**SUPPLIED RECORDS**
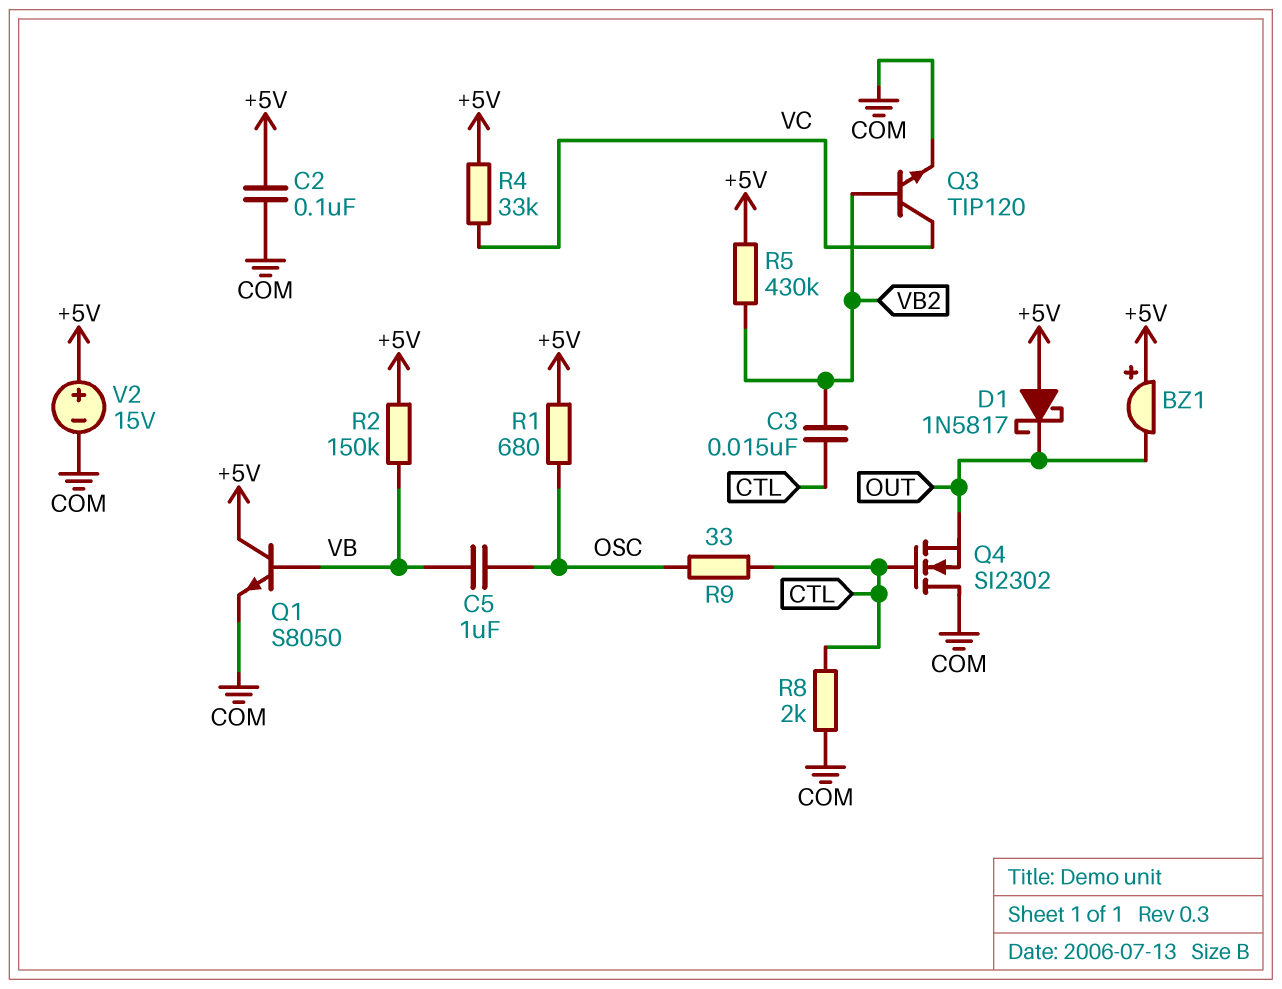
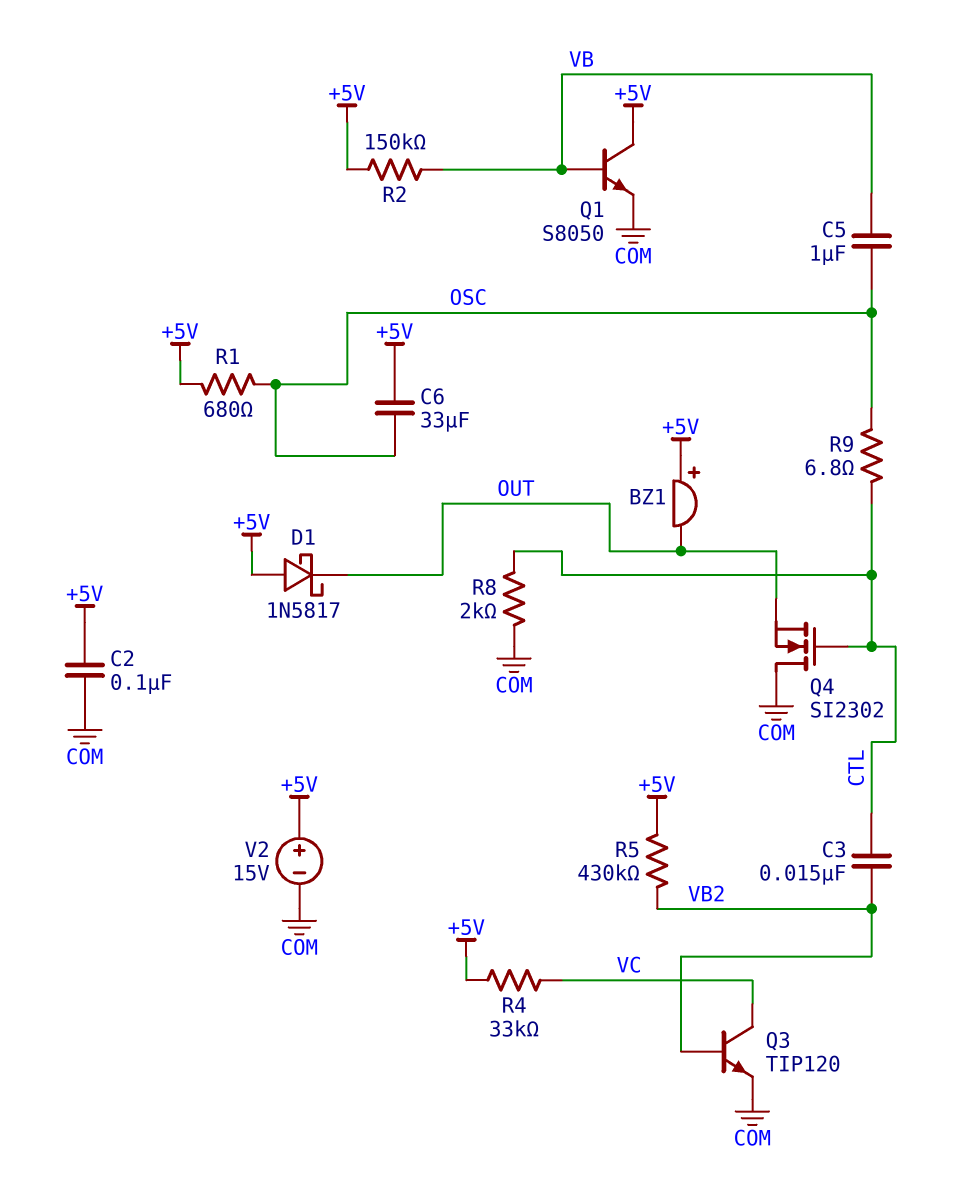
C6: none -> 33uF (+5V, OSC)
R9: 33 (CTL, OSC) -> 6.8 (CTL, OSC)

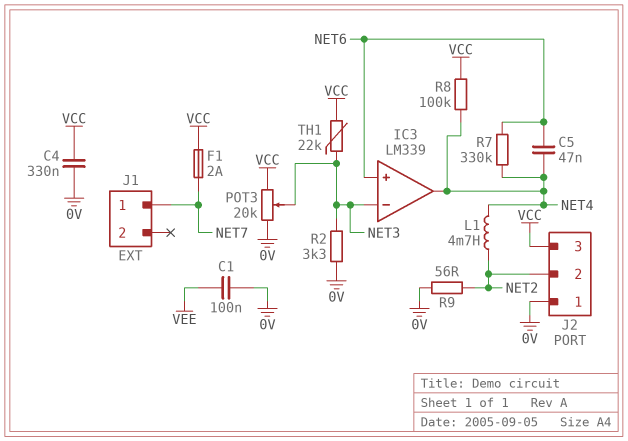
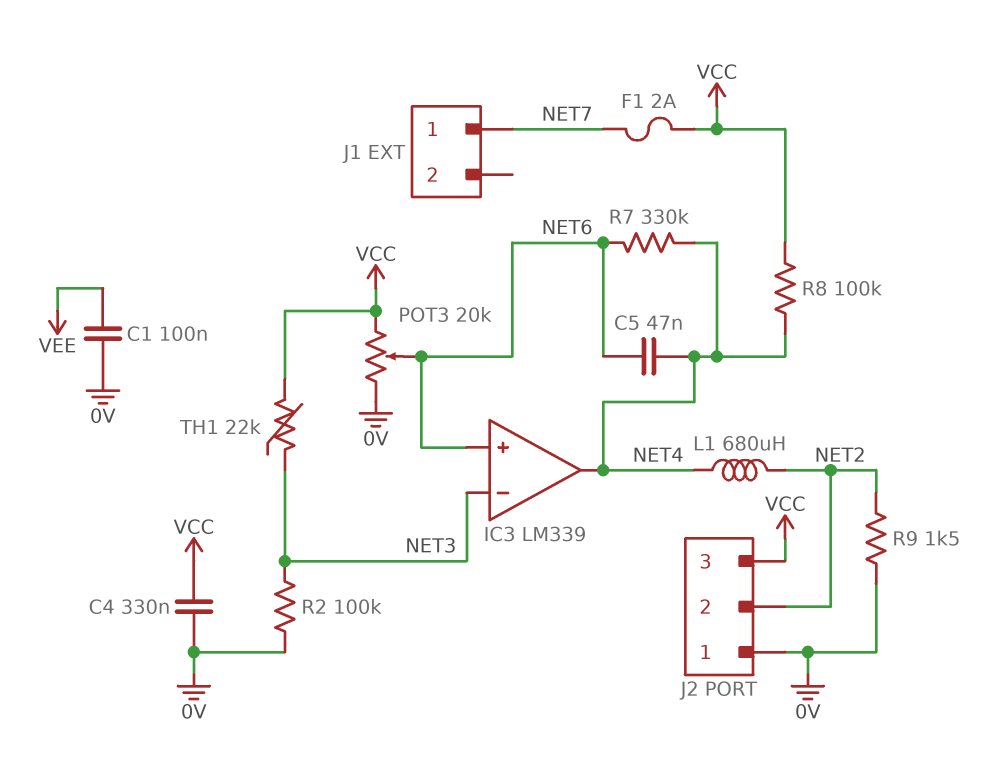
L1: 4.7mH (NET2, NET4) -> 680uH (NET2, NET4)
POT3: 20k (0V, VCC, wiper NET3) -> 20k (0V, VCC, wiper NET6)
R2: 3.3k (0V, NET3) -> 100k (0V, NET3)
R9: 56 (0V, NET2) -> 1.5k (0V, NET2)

...

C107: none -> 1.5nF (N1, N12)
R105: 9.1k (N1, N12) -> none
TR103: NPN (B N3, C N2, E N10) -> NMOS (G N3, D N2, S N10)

**PROBLEM TO WORK ON**
Give an exact copy of the lines above from the line with "POT3: 20k (0V, VCC, wiper" up to and including the line with "R9: 56 (0V, NET2) -> 1.5k (0V, NET2)", and leave everything else out.

**ANSWER BOX**
POT3: 20k (0V, VCC, wiper NET3) -> 20k (0V, VCC, wiper NET6)
R2: 3.3k (0V, NET3) -> 100k (0V, NET3)
R9: 56 (0V, NET2) -> 1.5k (0V, NET2)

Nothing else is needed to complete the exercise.